- [Action item]: Set down again exactly the lines of the listing below that fall between the line holding "451 219 558" and the line holding "125 534 194", inclusive.

- [Provided entries]:

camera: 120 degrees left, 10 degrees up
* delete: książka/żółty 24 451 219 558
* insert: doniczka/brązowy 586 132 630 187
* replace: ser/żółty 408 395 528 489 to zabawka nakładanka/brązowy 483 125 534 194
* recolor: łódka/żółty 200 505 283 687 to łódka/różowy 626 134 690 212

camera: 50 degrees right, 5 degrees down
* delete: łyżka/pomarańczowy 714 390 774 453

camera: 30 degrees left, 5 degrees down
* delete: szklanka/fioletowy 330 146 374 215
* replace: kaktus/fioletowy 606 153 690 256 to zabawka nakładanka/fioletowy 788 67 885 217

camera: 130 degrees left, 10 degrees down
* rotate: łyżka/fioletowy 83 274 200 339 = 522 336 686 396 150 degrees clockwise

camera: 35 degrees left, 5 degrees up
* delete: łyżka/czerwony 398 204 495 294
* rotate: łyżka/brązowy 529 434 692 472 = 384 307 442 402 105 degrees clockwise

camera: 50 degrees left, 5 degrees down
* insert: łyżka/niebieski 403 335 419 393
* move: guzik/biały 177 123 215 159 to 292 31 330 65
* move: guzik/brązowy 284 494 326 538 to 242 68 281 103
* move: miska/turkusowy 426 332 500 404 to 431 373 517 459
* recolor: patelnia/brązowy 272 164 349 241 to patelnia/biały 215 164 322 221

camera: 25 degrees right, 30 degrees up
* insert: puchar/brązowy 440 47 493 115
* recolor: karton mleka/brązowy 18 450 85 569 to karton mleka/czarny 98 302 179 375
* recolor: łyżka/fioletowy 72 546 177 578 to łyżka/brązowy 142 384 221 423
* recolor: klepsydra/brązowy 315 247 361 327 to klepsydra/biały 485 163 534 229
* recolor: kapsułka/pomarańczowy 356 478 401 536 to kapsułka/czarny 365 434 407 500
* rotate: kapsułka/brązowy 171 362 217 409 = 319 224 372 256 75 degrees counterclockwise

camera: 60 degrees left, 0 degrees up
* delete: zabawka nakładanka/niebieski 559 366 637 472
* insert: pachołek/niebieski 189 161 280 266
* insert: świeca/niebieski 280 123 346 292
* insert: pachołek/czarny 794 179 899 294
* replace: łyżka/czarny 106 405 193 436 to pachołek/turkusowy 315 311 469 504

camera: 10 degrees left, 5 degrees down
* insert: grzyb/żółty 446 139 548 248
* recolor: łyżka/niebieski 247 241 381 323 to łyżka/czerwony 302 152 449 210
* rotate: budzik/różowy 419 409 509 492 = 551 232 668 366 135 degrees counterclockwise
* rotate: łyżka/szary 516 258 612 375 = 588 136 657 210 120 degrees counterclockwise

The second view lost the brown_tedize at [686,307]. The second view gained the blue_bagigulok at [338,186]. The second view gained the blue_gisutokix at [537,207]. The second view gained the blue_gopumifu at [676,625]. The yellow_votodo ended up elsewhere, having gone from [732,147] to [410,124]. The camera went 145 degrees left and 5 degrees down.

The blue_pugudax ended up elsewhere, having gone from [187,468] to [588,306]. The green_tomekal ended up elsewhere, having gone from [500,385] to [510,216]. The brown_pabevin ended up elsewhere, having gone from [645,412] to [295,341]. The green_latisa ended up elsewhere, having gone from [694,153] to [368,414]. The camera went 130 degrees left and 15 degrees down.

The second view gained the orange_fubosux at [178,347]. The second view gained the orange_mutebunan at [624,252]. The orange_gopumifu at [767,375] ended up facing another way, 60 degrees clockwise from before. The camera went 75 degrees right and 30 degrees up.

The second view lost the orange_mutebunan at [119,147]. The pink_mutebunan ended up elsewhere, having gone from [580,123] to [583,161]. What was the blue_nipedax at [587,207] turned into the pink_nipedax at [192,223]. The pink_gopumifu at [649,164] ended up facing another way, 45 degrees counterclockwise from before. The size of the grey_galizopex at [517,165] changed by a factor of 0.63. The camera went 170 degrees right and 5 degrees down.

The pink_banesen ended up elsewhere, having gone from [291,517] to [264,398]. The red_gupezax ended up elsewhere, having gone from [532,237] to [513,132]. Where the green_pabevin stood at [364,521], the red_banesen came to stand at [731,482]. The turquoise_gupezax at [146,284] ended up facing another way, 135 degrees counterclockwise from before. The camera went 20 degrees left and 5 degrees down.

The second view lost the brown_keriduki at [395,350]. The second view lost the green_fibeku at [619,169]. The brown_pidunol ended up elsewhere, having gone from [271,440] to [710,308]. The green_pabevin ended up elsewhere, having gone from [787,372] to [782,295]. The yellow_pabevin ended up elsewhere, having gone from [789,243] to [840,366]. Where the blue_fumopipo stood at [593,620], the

- [Task response]:
* delete: książka/żółty 24 451 219 558
* insert: doniczka/brązowy 586 132 630 187
* replace: ser/żółty 408 395 528 489 to zabawka nakładanka/brązowy 483 125 534 194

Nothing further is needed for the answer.